TASK REQUIREMENTS: Would you print the records below word for word, without the pictures?

EXTRACTED MATERIAL:
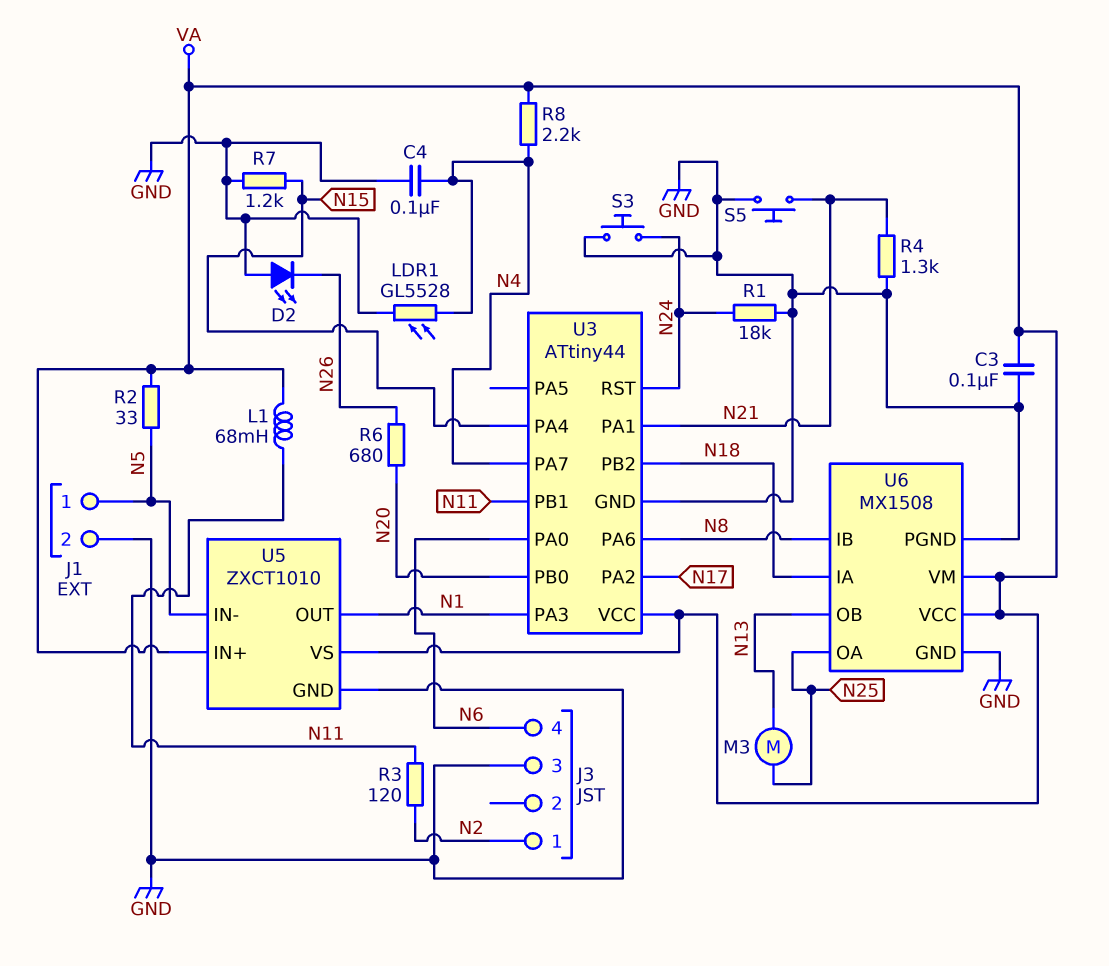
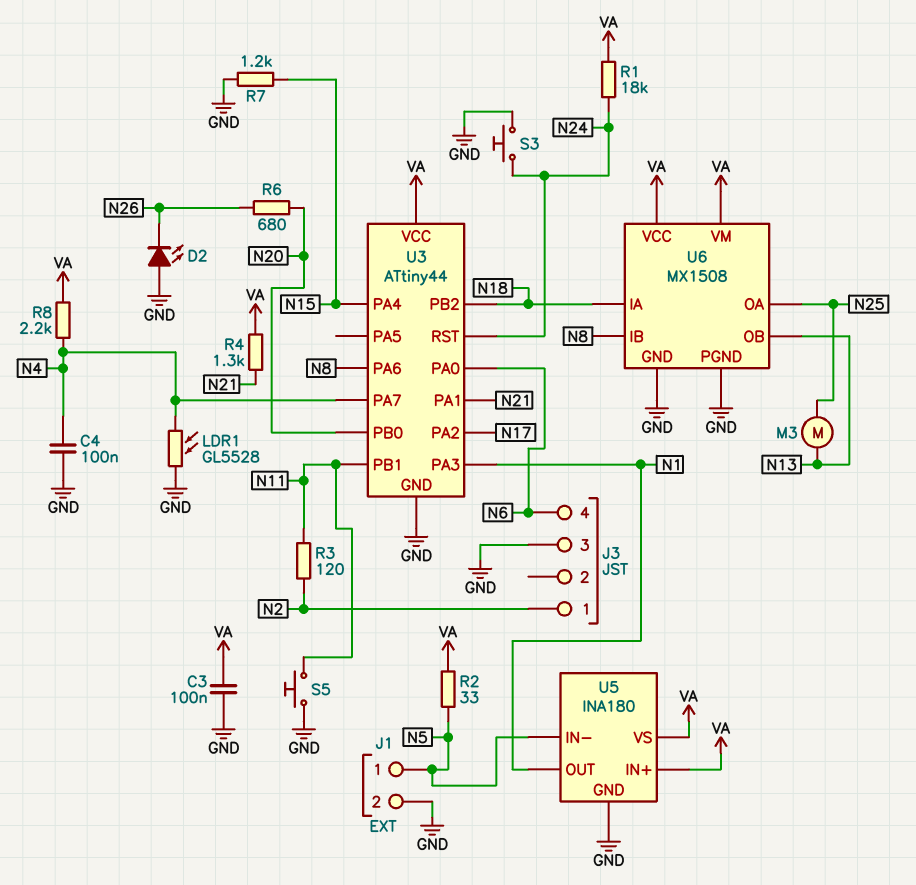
L1: 68mH (N11, VA) -> none
R1: 18k (GND, N24) -> 18k (N24, VA)
R4: 1.3k (GND, N21) -> 1.3k (N21, VA)
S5: button (GND, N21) -> button (GND, N11)
U5: ZXCT1010 -> INA180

RESULT OF THE EXERCISE:
L1: 68mH (N11, VA) -> none
R1: 18k (GND, N24) -> 18k (N24, VA)
R4: 1.3k (GND, N21) -> 1.3k (N21, VA)
S5: button (GND, N21) -> button (GND, N11)
U5: ZXCT1010 -> INA180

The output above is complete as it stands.